◆ EXERCISE INSTRUCTIONS
Lines holding the word "muffin" in the material below: count them and write the number alone.

◆ INFORMATION PROVIDED
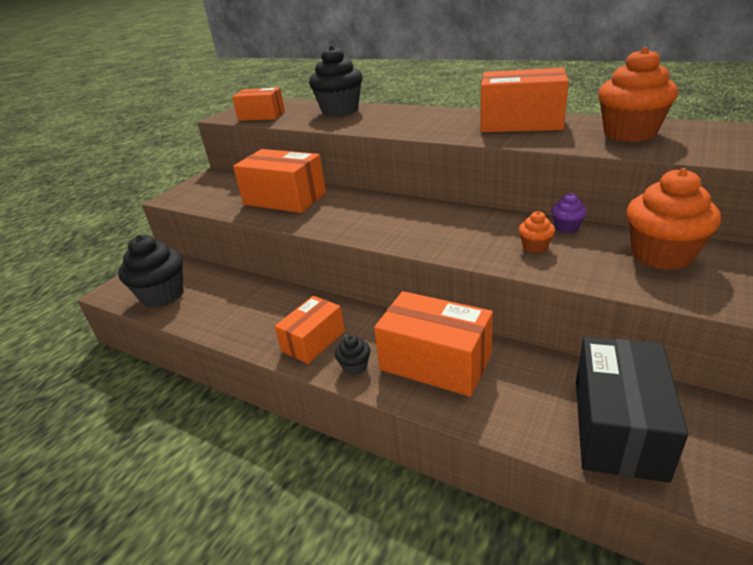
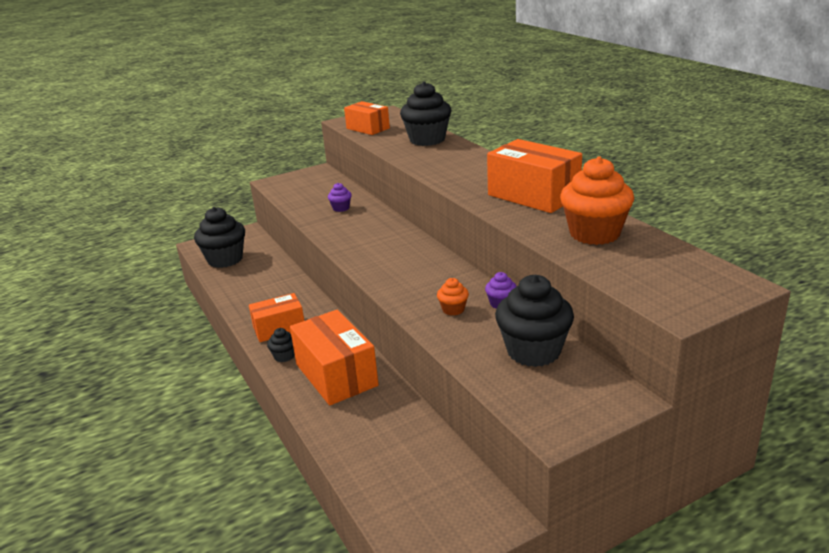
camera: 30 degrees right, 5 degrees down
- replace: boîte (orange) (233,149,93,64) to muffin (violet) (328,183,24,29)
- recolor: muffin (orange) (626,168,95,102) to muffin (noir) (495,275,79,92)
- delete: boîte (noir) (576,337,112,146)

◆ ANSWER BOX
2